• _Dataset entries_
-- -- --
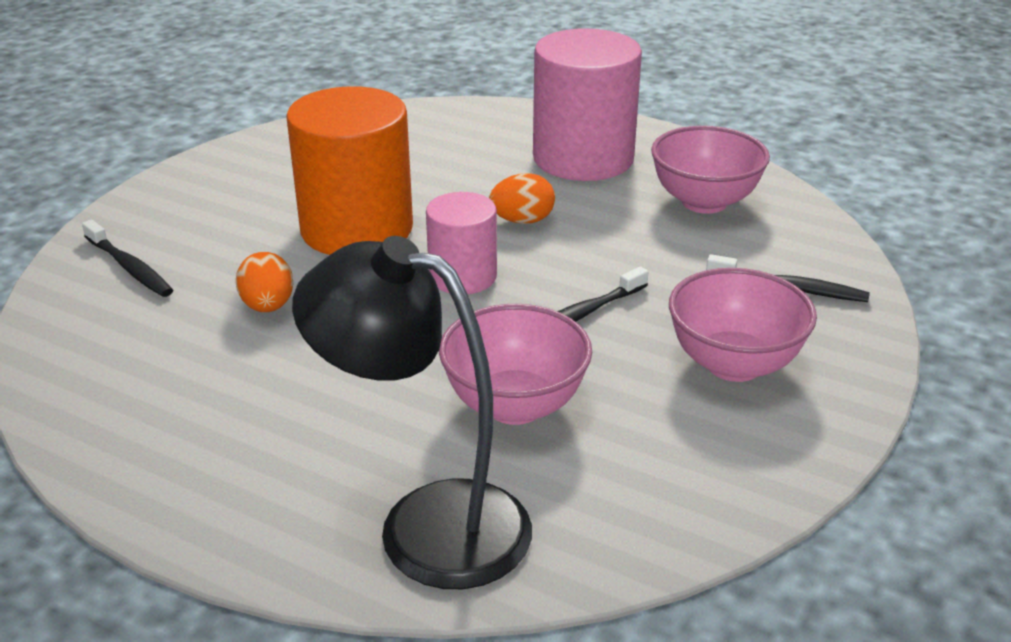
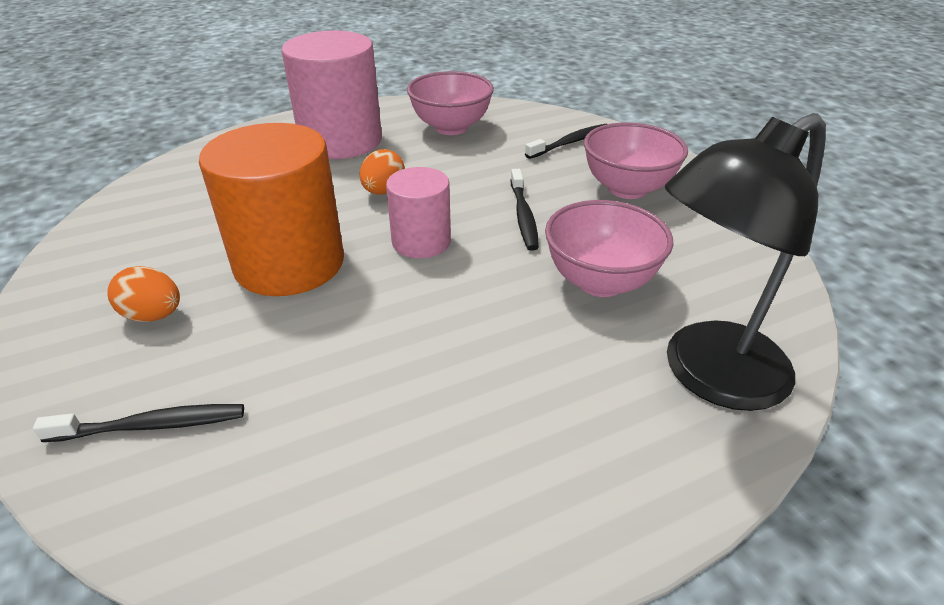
camera: 55 degrees left, 5 degrees up
(268, 306) = (341, 353): orange egg -> orange egg (153, 315)

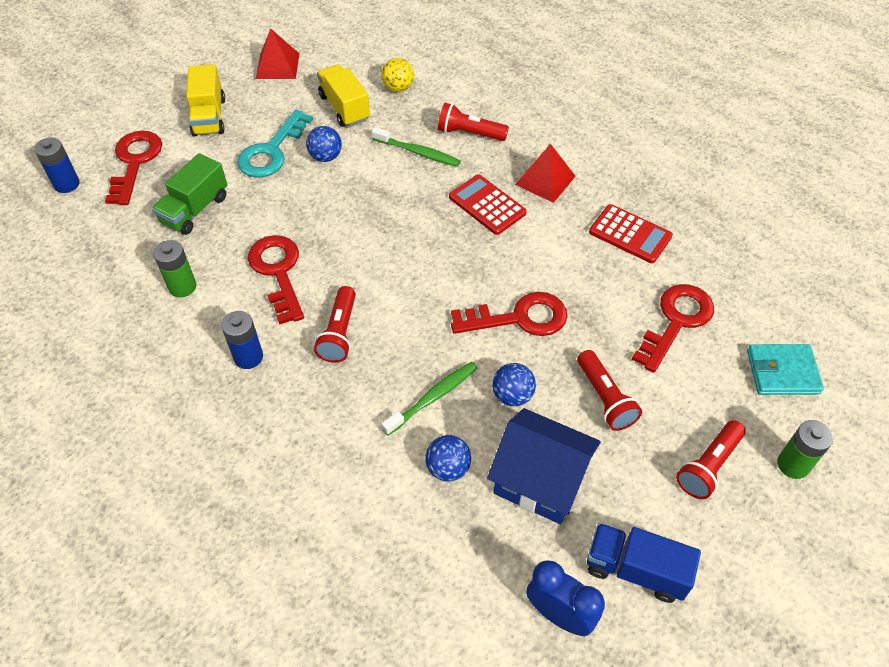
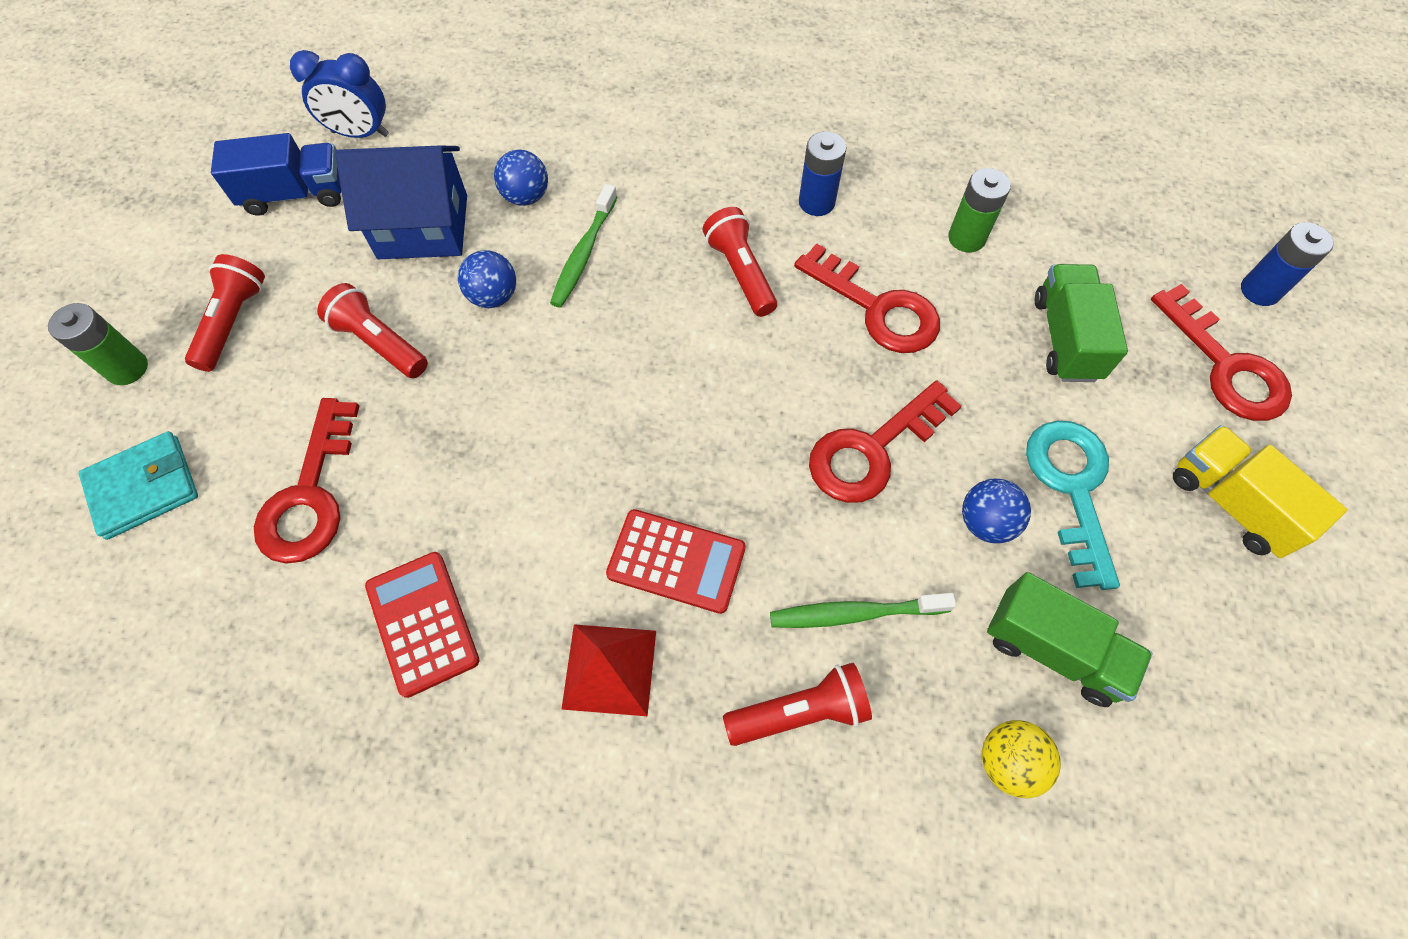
camera: 150 degrees right, 10 degrees up
(277, 66) = (1262, 690): red pyramid -> none
(344, 108) = (1053, 649): yellow truck -> green truck
(519, 318) = (532, 396): red key -> red key (872, 450)
(630, 234) = (422, 623): red calculator -> red calculator turned 60 degrees clockwise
-- -- --
• _BRIEF_
Please print every record exactly as written, without the pictures.

• _OUTPUT OF THE EXERCISE_
camera: 55 degrees left, 5 degrees up
(268, 306) = (341, 353): orange egg -> orange egg (153, 315)

camera: 150 degrees right, 10 degrees up
(277, 66) = (1262, 690): red pyramid -> none
(344, 108) = (1053, 649): yellow truck -> green truck
(519, 318) = (532, 396): red key -> red key (872, 450)
(630, 234) = (422, 623): red calculator -> red calculator turned 60 degrees clockwise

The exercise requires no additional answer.